#### Instructions to follow:
In your copy, leave out all pictures and reproduce every entry exactly.

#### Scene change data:
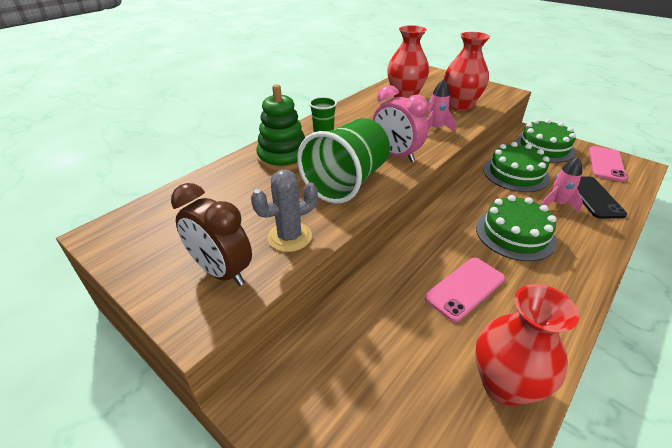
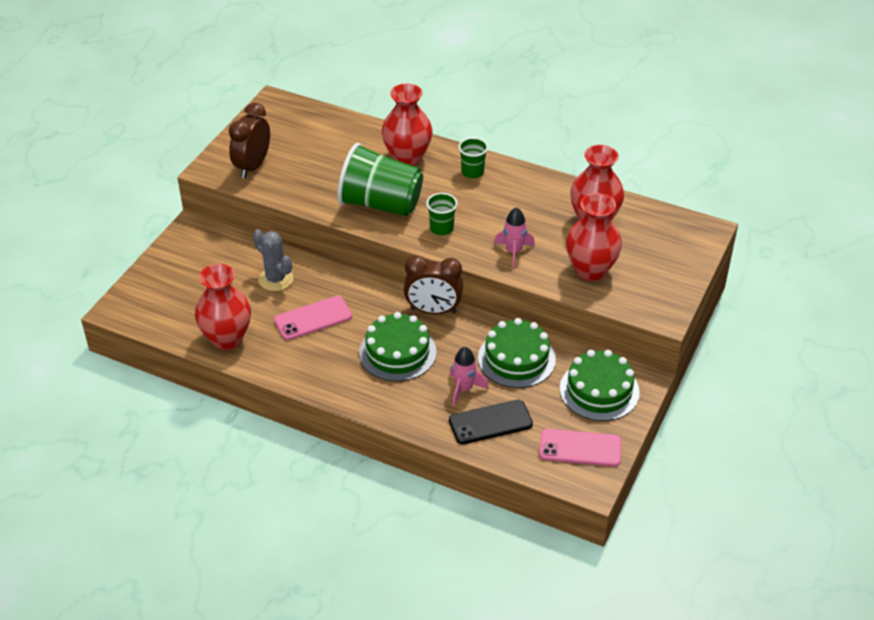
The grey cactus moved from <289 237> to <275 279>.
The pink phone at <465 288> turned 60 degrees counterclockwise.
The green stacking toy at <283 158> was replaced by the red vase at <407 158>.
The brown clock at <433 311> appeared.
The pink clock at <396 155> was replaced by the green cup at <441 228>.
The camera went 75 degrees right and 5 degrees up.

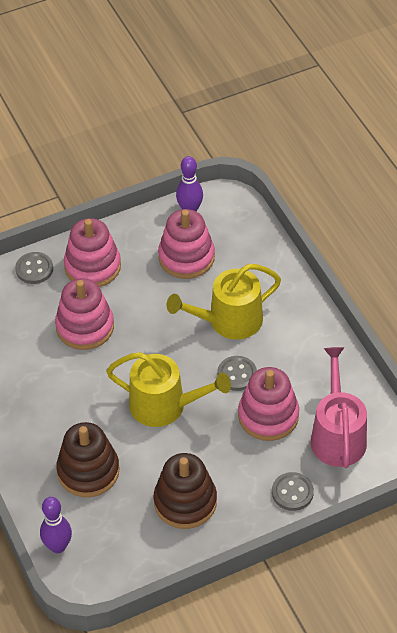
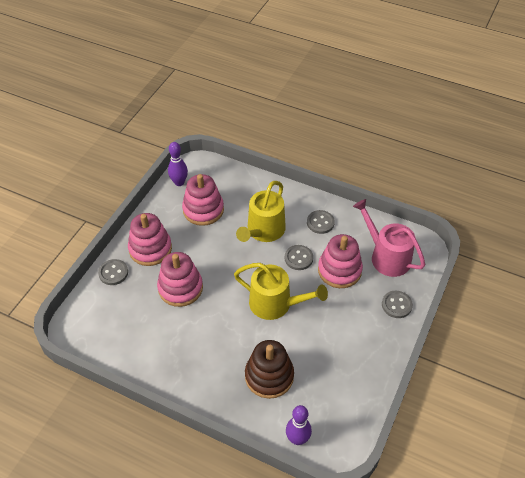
The yellow watering can at <164 405> turned 45 degrees clockwise.
The grey button at <320 223> appeared.
The brown stacking toy at <185 502> disappeared.
The camera went 40 degrees left and 0 degrees up.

#### Answer:
The grey cactus moved from <289 237> to <275 279>.
The pink phone at <465 288> turned 60 degrees counterclockwise.
The green stacking toy at <283 158> was replaced by the red vase at <407 158>.
The brown clock at <433 311> appeared.
The pink clock at <396 155> was replaced by the green cup at <441 228>.
The camera went 75 degrees right and 5 degrees up.

The yellow watering can at <164 405> turned 45 degrees clockwise.
The grey button at <320 223> appeared.
The brown stacking toy at <185 502> disappeared.
The camera went 40 degrees left and 0 degrees up.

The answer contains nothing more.